→ **WHAT THE TASK REQUIRES**: Down to the last line, print the entries below exactly, and keep every picture out of the copy.

→ **SOURCE DATA**:
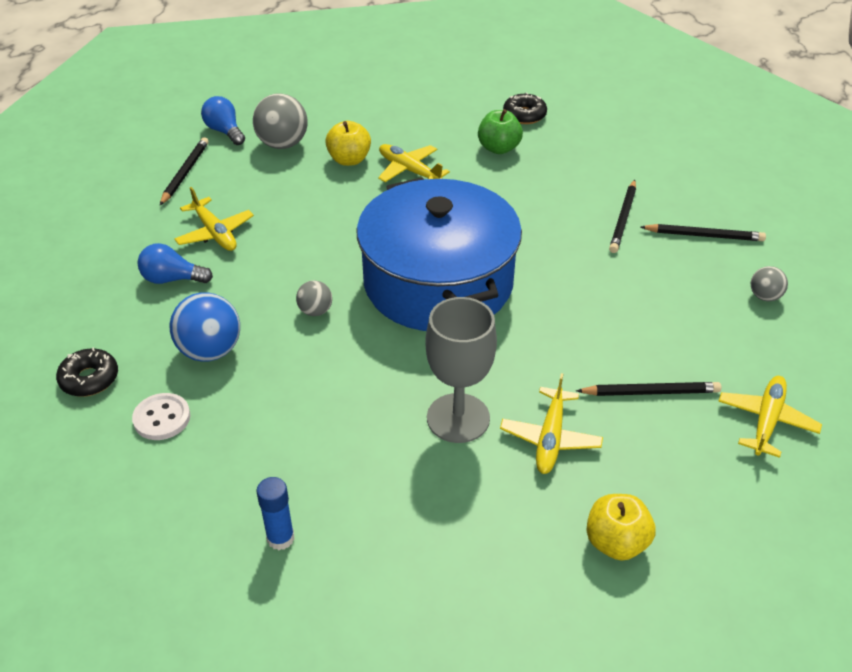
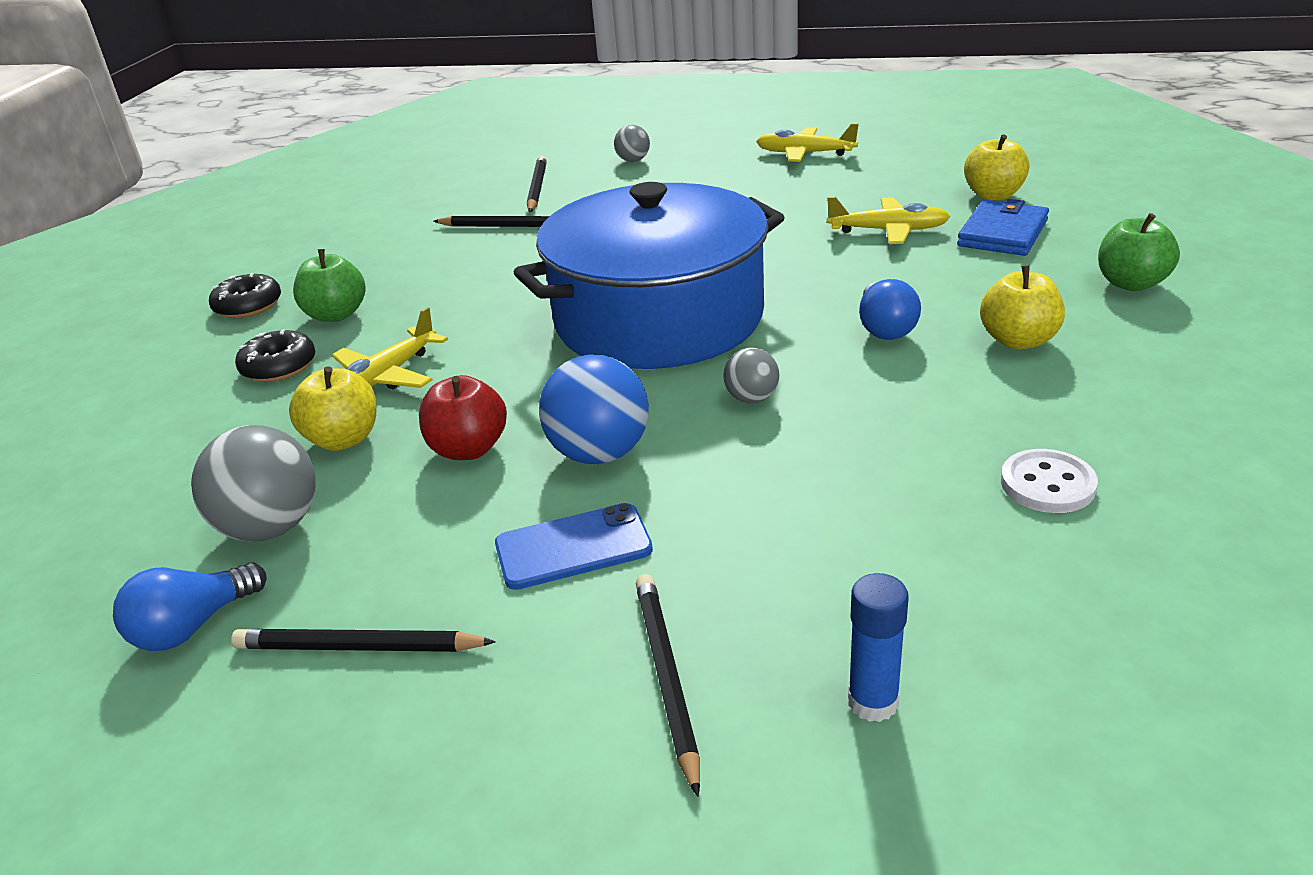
camera: 95 degrees left, 10 degrees down
black donut [56,347,118,397] -> black donut moved to [235,330,315,382]
blue light bulb [138,243,213,284] -> blue light bulb moved to [859,279,921,340]
blue ball [170,292,240,362] -> blue ball moved to [539,354,649,464]
yellow plane [174,187,254,251] -> blue phone [495,503,653,590]
blue glue stick [256,477,295,550] -> blue glue stick moved to [848,573,909,722]
grey goblet [425,297,497,443] -> none
black pencil [576,382,721,396] -> black pencil moved to [636,574,700,797]
none -> red apple [419,375,507,460]
none -> blue wallet [957,199,1049,256]
none -> yellow apple [980,265,1065,349]
none -> green apple [1098,213,1180,291]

→ **SOLUTION**:
camera: 95 degrees left, 10 degrees down
black donut [56,347,118,397] -> black donut moved to [235,330,315,382]
blue light bulb [138,243,213,284] -> blue light bulb moved to [859,279,921,340]
blue ball [170,292,240,362] -> blue ball moved to [539,354,649,464]
yellow plane [174,187,254,251] -> blue phone [495,503,653,590]
blue glue stick [256,477,295,550] -> blue glue stick moved to [848,573,909,722]
grey goblet [425,297,497,443] -> none
black pencil [576,382,721,396] -> black pencil moved to [636,574,700,797]
none -> red apple [419,375,507,460]
none -> blue wallet [957,199,1049,256]
none -> yellow apple [980,265,1065,349]
none -> green apple [1098,213,1180,291]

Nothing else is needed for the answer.